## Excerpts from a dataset
-------------------------
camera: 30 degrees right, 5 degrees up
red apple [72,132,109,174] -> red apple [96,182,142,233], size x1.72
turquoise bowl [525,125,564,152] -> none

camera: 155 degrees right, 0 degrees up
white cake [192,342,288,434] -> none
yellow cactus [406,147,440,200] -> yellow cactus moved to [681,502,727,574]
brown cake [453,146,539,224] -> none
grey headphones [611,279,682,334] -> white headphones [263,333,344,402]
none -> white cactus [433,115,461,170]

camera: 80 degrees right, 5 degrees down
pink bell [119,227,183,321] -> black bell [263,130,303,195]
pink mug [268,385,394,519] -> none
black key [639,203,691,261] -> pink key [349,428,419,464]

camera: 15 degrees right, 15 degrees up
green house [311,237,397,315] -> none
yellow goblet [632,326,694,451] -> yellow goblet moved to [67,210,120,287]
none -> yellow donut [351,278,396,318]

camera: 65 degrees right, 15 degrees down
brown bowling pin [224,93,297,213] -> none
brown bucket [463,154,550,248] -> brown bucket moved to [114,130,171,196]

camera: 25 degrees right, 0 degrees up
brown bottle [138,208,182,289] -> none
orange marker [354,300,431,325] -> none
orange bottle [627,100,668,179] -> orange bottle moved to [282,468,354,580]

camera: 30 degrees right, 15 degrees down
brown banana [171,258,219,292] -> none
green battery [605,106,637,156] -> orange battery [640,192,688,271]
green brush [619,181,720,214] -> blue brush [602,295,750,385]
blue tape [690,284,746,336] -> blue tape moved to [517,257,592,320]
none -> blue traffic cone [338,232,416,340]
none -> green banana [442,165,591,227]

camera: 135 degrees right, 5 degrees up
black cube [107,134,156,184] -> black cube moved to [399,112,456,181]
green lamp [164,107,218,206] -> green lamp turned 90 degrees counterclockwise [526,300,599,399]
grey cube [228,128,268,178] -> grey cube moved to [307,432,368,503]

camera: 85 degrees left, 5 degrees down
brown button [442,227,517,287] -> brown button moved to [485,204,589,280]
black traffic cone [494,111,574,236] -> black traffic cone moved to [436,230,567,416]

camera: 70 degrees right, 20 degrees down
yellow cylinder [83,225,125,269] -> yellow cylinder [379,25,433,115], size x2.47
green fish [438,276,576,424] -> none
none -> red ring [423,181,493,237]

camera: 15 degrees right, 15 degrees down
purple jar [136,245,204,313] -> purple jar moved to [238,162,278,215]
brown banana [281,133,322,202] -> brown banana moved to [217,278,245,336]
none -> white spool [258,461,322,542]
-------------------------
## YOUR OBJECTIVE
The data above should be copied out with complete accuracy.

## RESULT
camera: 30 degrees right, 5 degrees up
red apple [72,132,109,174] -> red apple [96,182,142,233], size x1.72
turquoise bowl [525,125,564,152] -> none

camera: 155 degrees right, 0 degrees up
white cake [192,342,288,434] -> none
yellow cactus [406,147,440,200] -> yellow cactus moved to [681,502,727,574]
brown cake [453,146,539,224] -> none
grey headphones [611,279,682,334] -> white headphones [263,333,344,402]
none -> white cactus [433,115,461,170]

camera: 80 degrees right, 5 degrees down
pink bell [119,227,183,321] -> black bell [263,130,303,195]
pink mug [268,385,394,519] -> none
black key [639,203,691,261] -> pink key [349,428,419,464]

camera: 15 degrees right, 15 degrees up
green house [311,237,397,315] -> none
yellow goblet [632,326,694,451] -> yellow goblet moved to [67,210,120,287]
none -> yellow donut [351,278,396,318]

camera: 65 degrees right, 15 degrees down
brown bowling pin [224,93,297,213] -> none
brown bucket [463,154,550,248] -> brown bucket moved to [114,130,171,196]

camera: 25 degrees right, 0 degrees up
brown bottle [138,208,182,289] -> none
orange marker [354,300,431,325] -> none
orange bottle [627,100,668,179] -> orange bottle moved to [282,468,354,580]

camera: 30 degrees right, 15 degrees down
brown banana [171,258,219,292] -> none
green battery [605,106,637,156] -> orange battery [640,192,688,271]
green brush [619,181,720,214] -> blue brush [602,295,750,385]
blue tape [690,284,746,336] -> blue tape moved to [517,257,592,320]
none -> blue traffic cone [338,232,416,340]
none -> green banana [442,165,591,227]

camera: 135 degrees right, 5 degrees up
black cube [107,134,156,184] -> black cube moved to [399,112,456,181]
green lamp [164,107,218,206] -> green lamp turned 90 degrees counterclockwise [526,300,599,399]
grey cube [228,128,268,178] -> grey cube moved to [307,432,368,503]

camera: 85 degrees left, 5 degrees down
brown button [442,227,517,287] -> brown button moved to [485,204,589,280]
black traffic cone [494,111,574,236] -> black traffic cone moved to [436,230,567,416]

camera: 70 degrees right, 20 degrees down
yellow cylinder [83,225,125,269] -> yellow cylinder [379,25,433,115], size x2.47
green fish [438,276,576,424] -> none
none -> red ring [423,181,493,237]

camera: 15 degrees right, 15 degrees down
purple jar [136,245,204,313] -> purple jar moved to [238,162,278,215]
brown banana [281,133,322,202] -> brown banana moved to [217,278,245,336]
none -> white spool [258,461,322,542]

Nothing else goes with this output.